Top of Entries shown
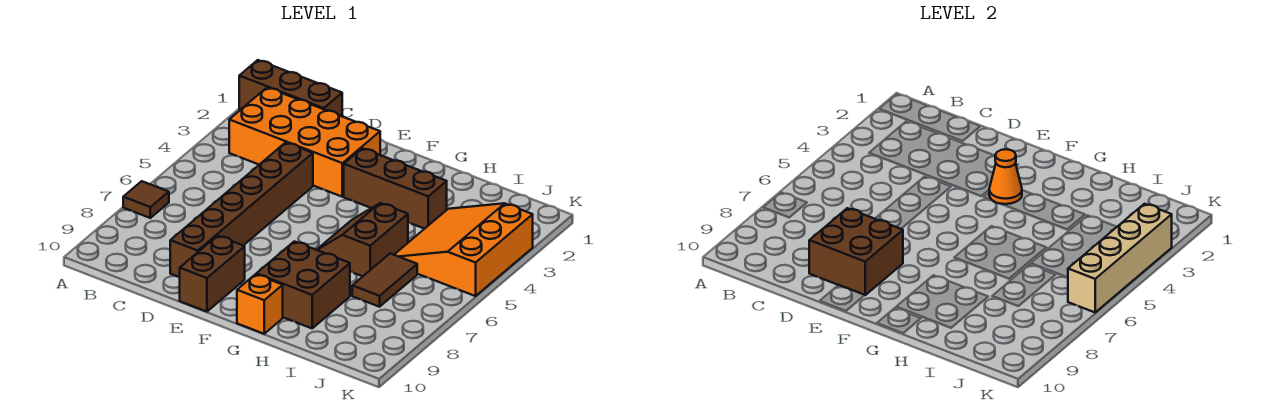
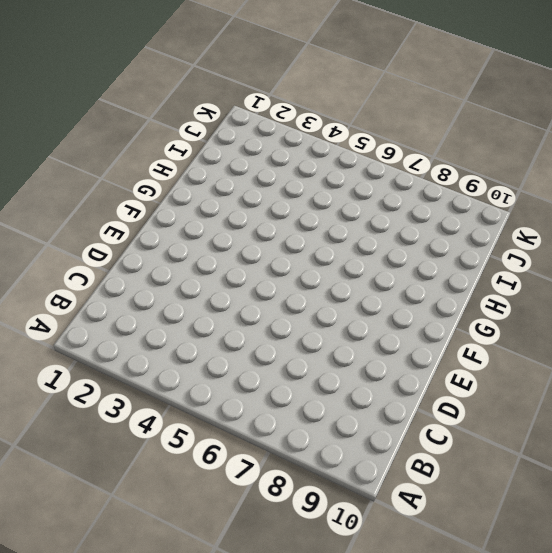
none -> brown brick A1:C1 level 1
none -> brown tile A7 level 1
none -> orange brick B2:E3 level 1

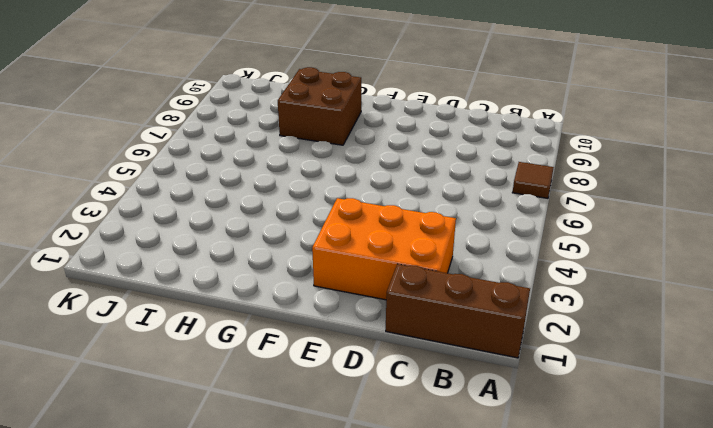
orange brick C2:E3 level 1 -> orange brick B2:E3 level 1
none -> brown brick D4:D9 level 1
none -> brown brick E9:E10 level 1
none -> brown brick F3:H3 level 1

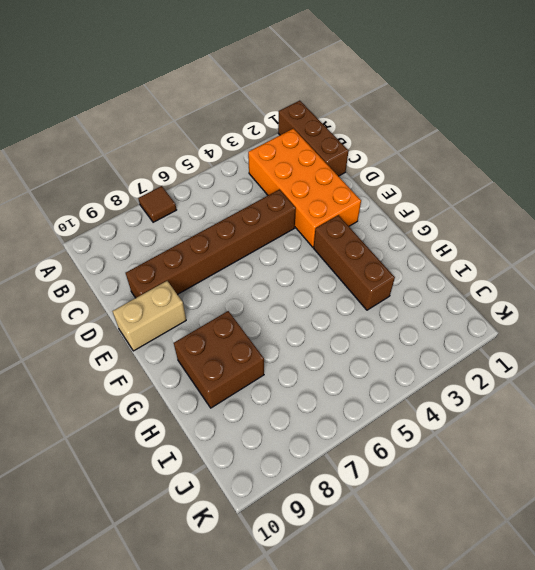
tan brick E9:E10 level 1 -> brown brick E9:E10 level 1
none -> brown slope G5:H6 level 1 top H
none -> orange brick G10 level 1
none -> orange slope I3:K5 level 1 top K

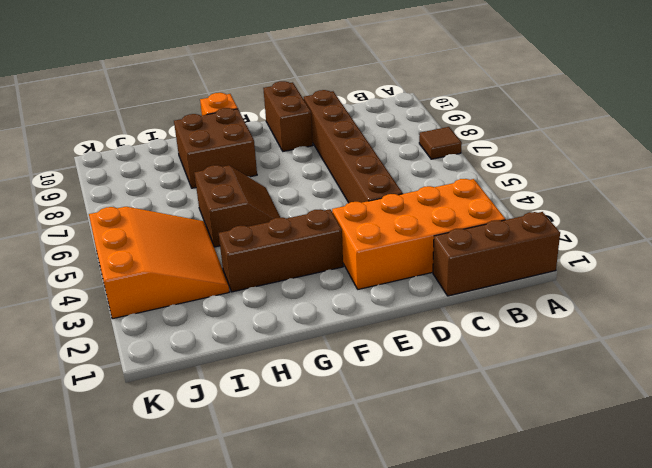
none -> brown tile I6:I7 level 1
none -> brown brick D8:E9 level 2
none -> orange cone F3 level 2

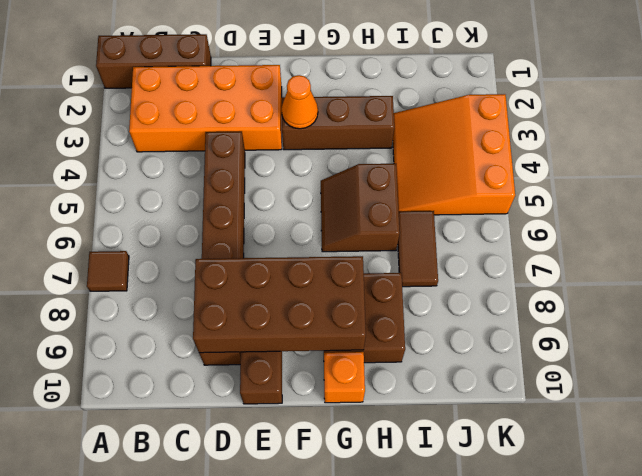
brown brick D8:G9 level 2 -> brown brick D8:E9 level 2
none -> tan brick K3:K6 level 2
Bottom of Entries shown
→ Try it: In the answer, the data should reappear exactly, with no pictures.

→ Reply:
none -> brown brick A1:C1 level 1
none -> brown tile A7 level 1
none -> orange brick B2:E3 level 1

orange brick C2:E3 level 1 -> orange brick B2:E3 level 1
none -> brown brick D4:D9 level 1
none -> brown brick E9:E10 level 1
none -> brown brick F3:H3 level 1

tan brick E9:E10 level 1 -> brown brick E9:E10 level 1
none -> brown slope G5:H6 level 1 top H
none -> orange brick G10 level 1
none -> orange slope I3:K5 level 1 top K

none -> brown tile I6:I7 level 1
none -> brown brick D8:E9 level 2
none -> orange cone F3 level 2

brown brick D8:G9 level 2 -> brown brick D8:E9 level 2
none -> tan brick K3:K6 level 2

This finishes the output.